(Excerpt from a dataset)
- - - -

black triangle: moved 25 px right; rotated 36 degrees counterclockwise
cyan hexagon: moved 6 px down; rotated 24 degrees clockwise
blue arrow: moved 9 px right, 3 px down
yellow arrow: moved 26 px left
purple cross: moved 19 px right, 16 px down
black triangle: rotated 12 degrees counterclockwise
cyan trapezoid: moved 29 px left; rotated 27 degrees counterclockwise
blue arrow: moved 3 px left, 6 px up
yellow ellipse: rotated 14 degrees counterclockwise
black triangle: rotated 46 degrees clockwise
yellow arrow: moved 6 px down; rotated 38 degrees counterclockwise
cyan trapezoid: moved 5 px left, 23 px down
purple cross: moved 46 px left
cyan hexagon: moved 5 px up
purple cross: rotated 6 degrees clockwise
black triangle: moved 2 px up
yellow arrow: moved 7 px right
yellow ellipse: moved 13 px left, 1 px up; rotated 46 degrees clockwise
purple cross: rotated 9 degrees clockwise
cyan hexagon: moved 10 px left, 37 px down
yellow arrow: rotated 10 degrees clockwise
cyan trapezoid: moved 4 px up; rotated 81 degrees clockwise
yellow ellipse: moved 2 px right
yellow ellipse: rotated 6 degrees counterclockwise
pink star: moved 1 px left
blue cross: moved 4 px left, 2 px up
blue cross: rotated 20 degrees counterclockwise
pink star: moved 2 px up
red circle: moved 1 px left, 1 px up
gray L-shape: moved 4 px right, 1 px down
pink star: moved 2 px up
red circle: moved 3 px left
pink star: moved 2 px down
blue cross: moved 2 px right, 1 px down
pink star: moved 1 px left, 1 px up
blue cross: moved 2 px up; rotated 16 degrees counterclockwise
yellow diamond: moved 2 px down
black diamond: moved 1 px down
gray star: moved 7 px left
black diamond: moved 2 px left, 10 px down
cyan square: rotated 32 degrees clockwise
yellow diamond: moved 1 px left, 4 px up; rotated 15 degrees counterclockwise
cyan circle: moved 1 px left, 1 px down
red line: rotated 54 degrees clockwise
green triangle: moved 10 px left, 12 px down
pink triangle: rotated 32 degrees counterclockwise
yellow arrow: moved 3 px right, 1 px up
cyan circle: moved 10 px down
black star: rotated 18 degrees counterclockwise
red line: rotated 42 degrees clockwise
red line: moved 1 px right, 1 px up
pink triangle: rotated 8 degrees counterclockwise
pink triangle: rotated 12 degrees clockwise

- - - -

### INSTRUCTIONS FOR THE TASK
Reproduce every line of the material above word for word, from the first line to the last.

### OUTPUT BELOW
black triangle: moved 25 px right; rotated 36 degrees counterclockwise
cyan hexagon: moved 6 px down; rotated 24 degrees clockwise
blue arrow: moved 9 px right, 3 px down
yellow arrow: moved 26 px left
purple cross: moved 19 px right, 16 px down
black triangle: rotated 12 degrees counterclockwise
cyan trapezoid: moved 29 px left; rotated 27 degrees counterclockwise
blue arrow: moved 3 px left, 6 px up
yellow ellipse: rotated 14 degrees counterclockwise
black triangle: rotated 46 degrees clockwise
yellow arrow: moved 6 px down; rotated 38 degrees counterclockwise
cyan trapezoid: moved 5 px left, 23 px down
purple cross: moved 46 px left
cyan hexagon: moved 5 px up
purple cross: rotated 6 degrees clockwise
black triangle: moved 2 px up
yellow arrow: moved 7 px right
yellow ellipse: moved 13 px left, 1 px up; rotated 46 degrees clockwise
purple cross: rotated 9 degrees clockwise
cyan hexagon: moved 10 px left, 37 px down
yellow arrow: rotated 10 degrees clockwise
cyan trapezoid: moved 4 px up; rotated 81 degrees clockwise
yellow ellipse: moved 2 px right
yellow ellipse: rotated 6 degrees counterclockwise
pink star: moved 1 px left
blue cross: moved 4 px left, 2 px up
blue cross: rotated 20 degrees counterclockwise
pink star: moved 2 px up
red circle: moved 1 px left, 1 px up
gray L-shape: moved 4 px right, 1 px down
pink star: moved 2 px up
red circle: moved 3 px left
pink star: moved 2 px down
blue cross: moved 2 px right, 1 px down
pink star: moved 1 px left, 1 px up
blue cross: moved 2 px up; rotated 16 degrees counterclockwise
yellow diamond: moved 2 px down
black diamond: moved 1 px down
gray star: moved 7 px left
black diamond: moved 2 px left, 10 px down
cyan square: rotated 32 degrees clockwise
yellow diamond: moved 1 px left, 4 px up; rotated 15 degrees counterclockwise
cyan circle: moved 1 px left, 1 px down
red line: rotated 54 degrees clockwise
green triangle: moved 10 px left, 12 px down
pink triangle: rotated 32 degrees counterclockwise
yellow arrow: moved 3 px right, 1 px up
cyan circle: moved 10 px down
black star: rotated 18 degrees counterclockwise
red line: rotated 42 degrees clockwise
red line: moved 1 px right, 1 px up
pink triangle: rotated 8 degrees counterclockwise
pink triangle: rotated 12 degrees clockwise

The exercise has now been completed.